• _The data_:
*** Begin section ***

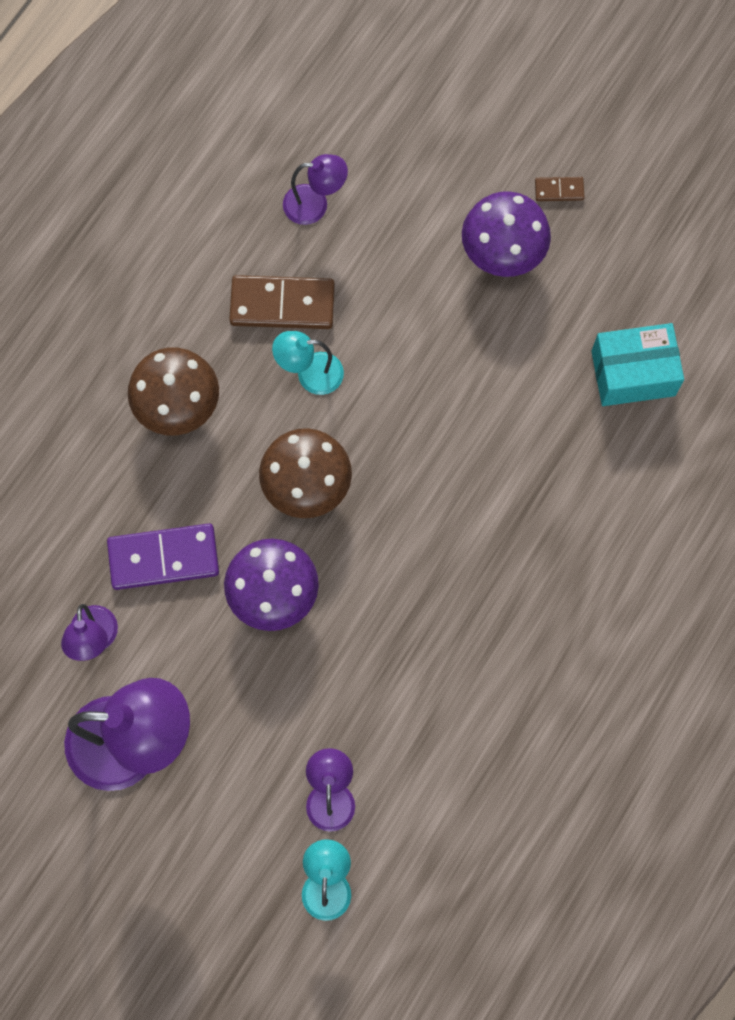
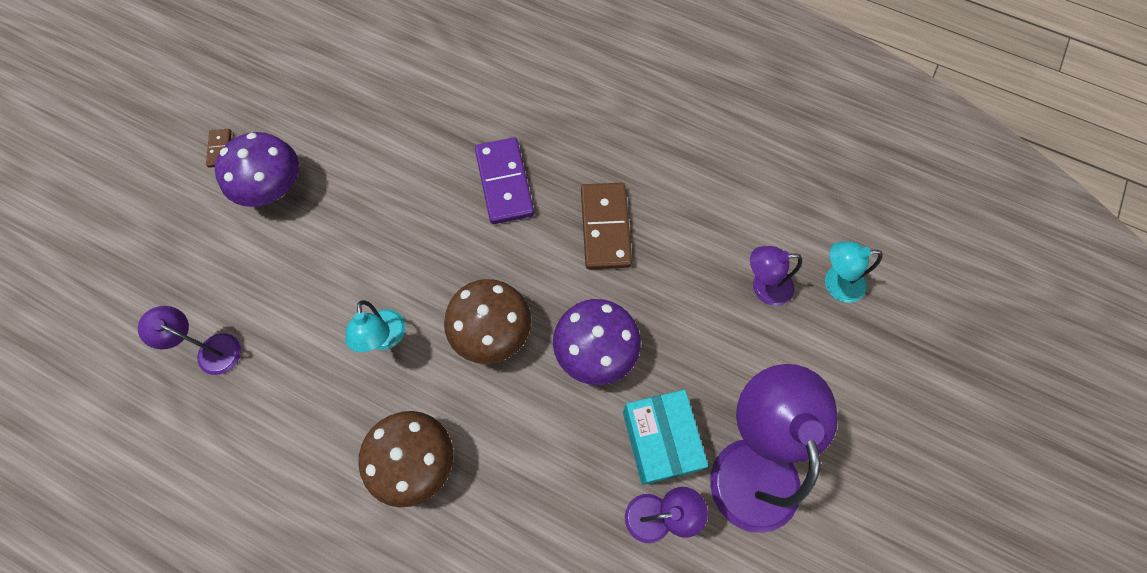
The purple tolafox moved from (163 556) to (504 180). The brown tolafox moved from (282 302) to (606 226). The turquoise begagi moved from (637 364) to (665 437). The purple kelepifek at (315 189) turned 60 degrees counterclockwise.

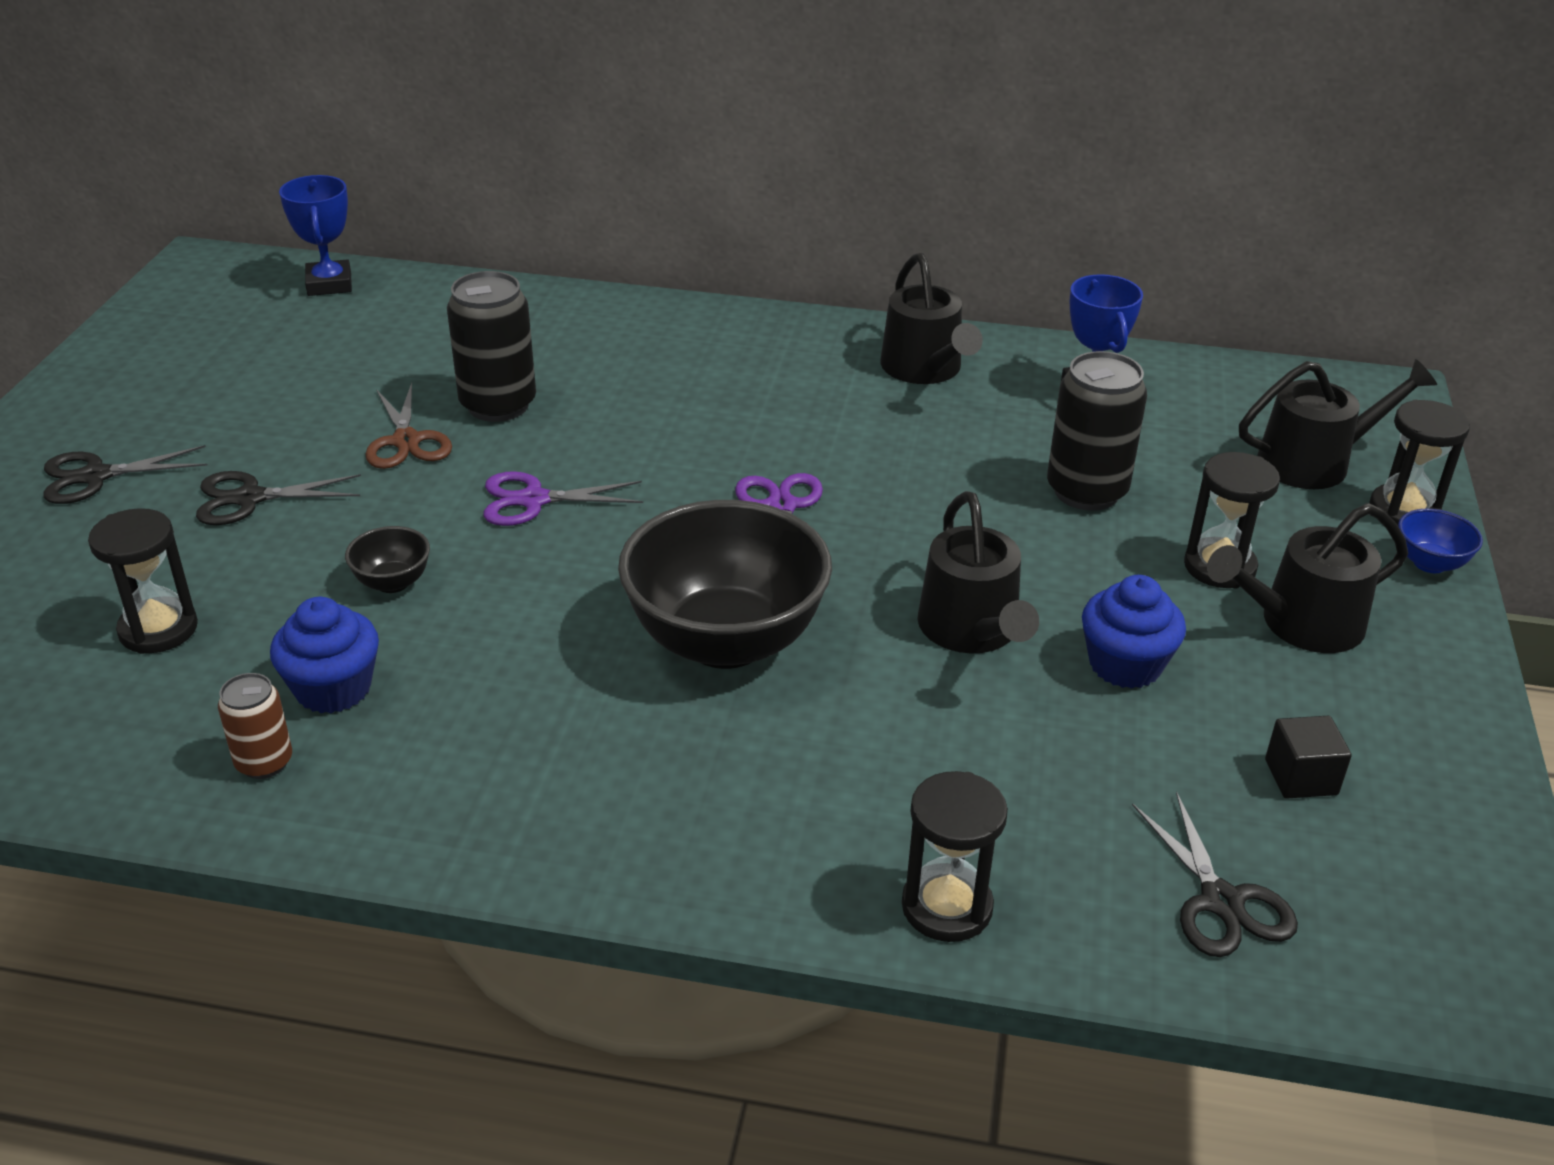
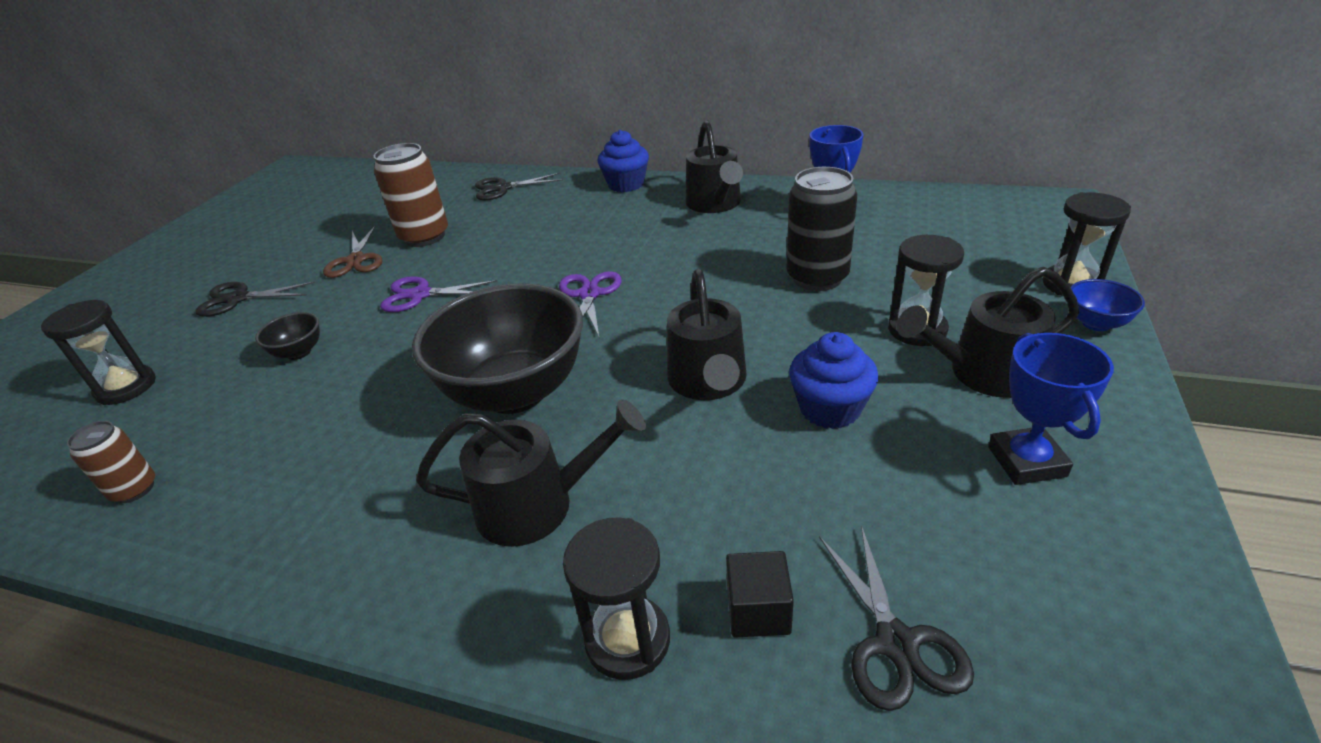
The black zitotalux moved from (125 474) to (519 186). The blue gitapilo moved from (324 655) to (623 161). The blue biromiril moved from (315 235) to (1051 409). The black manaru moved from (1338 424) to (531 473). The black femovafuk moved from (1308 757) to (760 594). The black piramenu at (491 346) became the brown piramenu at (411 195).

*** End section ***
*** Begin section ***

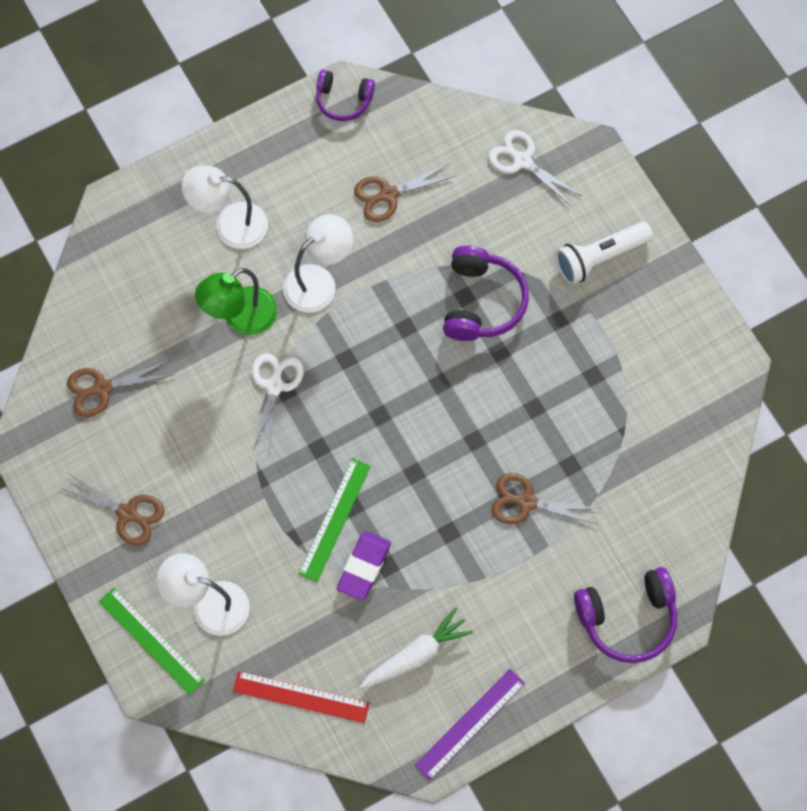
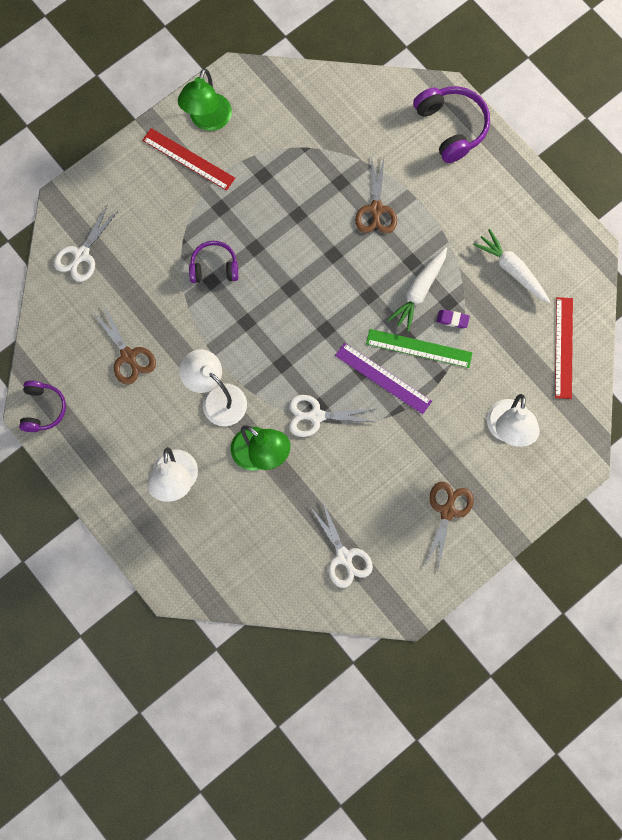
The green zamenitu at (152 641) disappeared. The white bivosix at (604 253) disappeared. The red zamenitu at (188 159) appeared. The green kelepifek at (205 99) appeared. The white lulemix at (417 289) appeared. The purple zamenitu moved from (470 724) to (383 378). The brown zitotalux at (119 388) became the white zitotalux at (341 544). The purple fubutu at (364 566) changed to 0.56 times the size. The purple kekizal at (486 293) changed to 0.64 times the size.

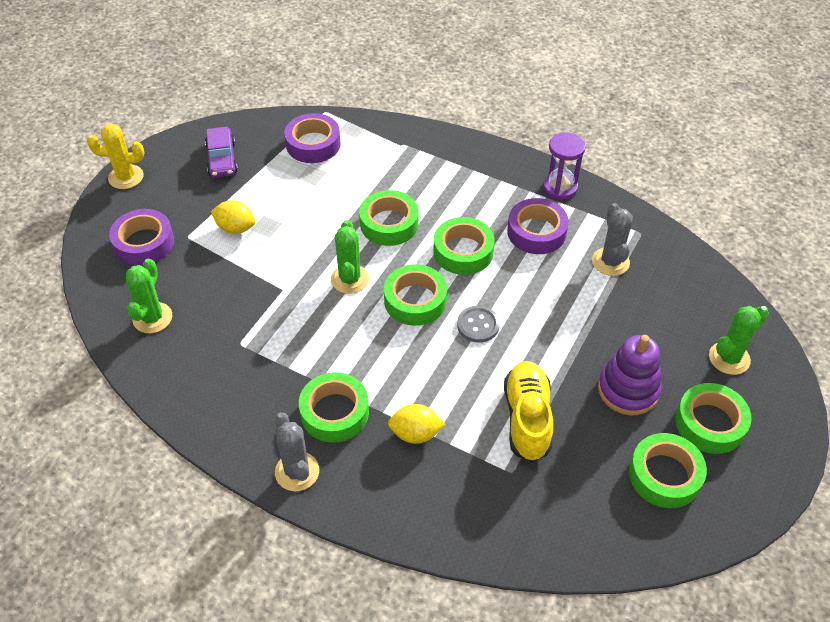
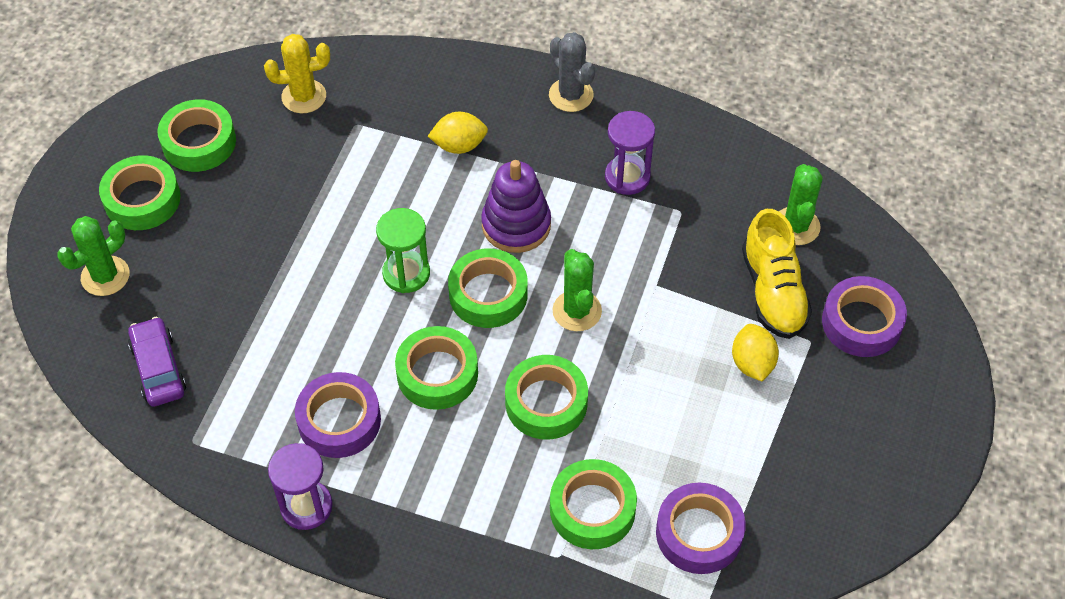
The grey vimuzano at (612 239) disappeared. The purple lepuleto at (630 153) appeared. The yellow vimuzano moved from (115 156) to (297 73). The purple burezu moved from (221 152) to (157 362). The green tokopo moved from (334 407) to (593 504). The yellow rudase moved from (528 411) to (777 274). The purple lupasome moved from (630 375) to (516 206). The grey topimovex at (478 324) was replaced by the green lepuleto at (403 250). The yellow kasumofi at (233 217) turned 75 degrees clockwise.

*** End section ***
*** Begin section ***

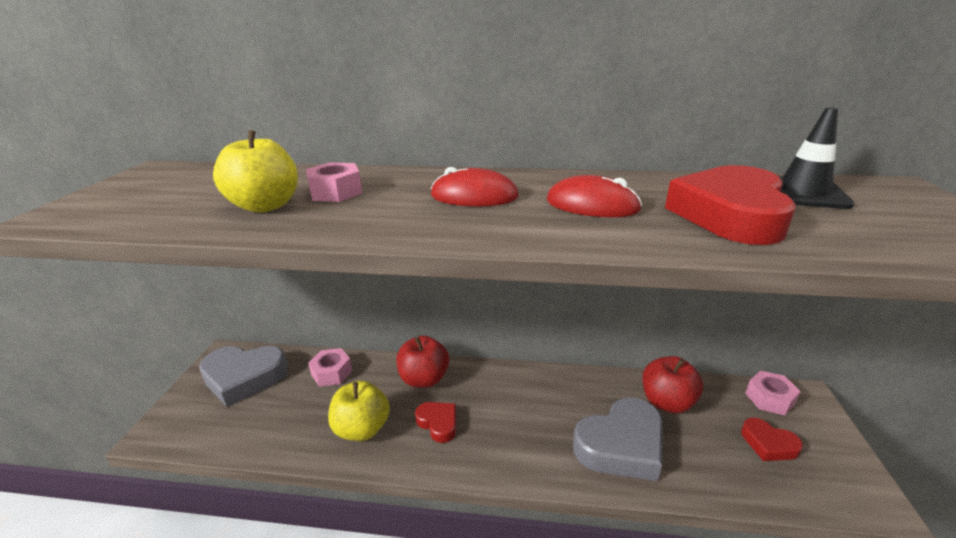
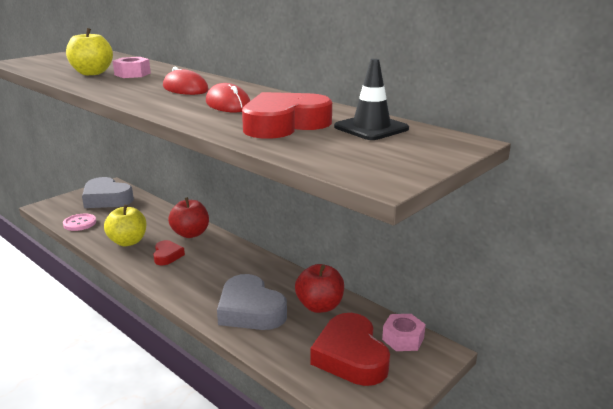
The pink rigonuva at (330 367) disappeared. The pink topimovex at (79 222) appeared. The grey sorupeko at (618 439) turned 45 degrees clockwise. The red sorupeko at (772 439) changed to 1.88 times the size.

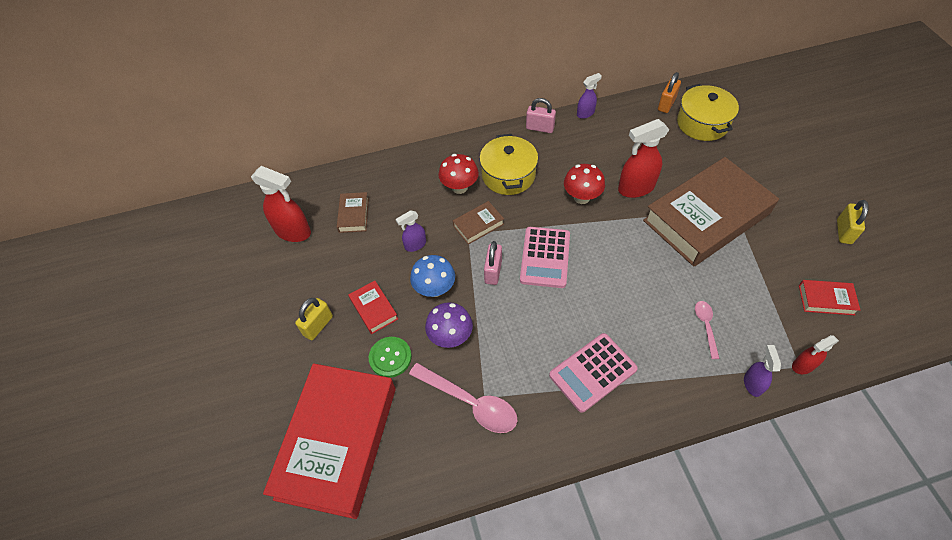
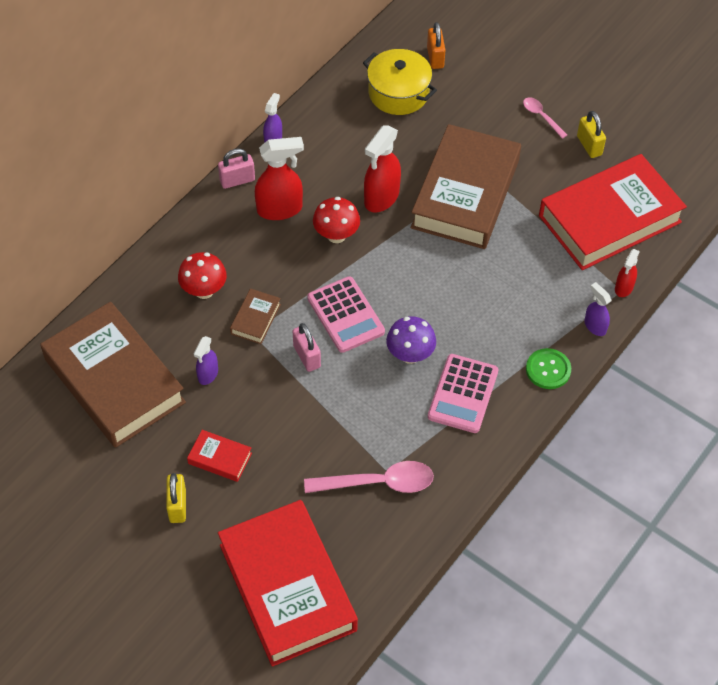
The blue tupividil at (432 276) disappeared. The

*** End section ***

Would you transcribe the lines above exactly, going from the line bearing "The purple tolafox" through the line bearing "The black zitotalux", and drop the pictures from the copy?

The purple tolafox moved from (163 556) to (504 180). The brown tolafox moved from (282 302) to (606 226). The turquoise begagi moved from (637 364) to (665 437). The purple kelepifek at (315 189) turned 60 degrees counterclockwise.

The black zitotalux moved from (125 474) to (519 186). The blue gitapilo moved from (324 655) to (623 161). The blue biromiril moved from (315 235) to (1051 409). The black manaru moved from (1338 424) to (531 473). The black femovafuk moved from (1308 757) to (760 594). The black piramenu at (491 346) became the brown piramenu at (411 195).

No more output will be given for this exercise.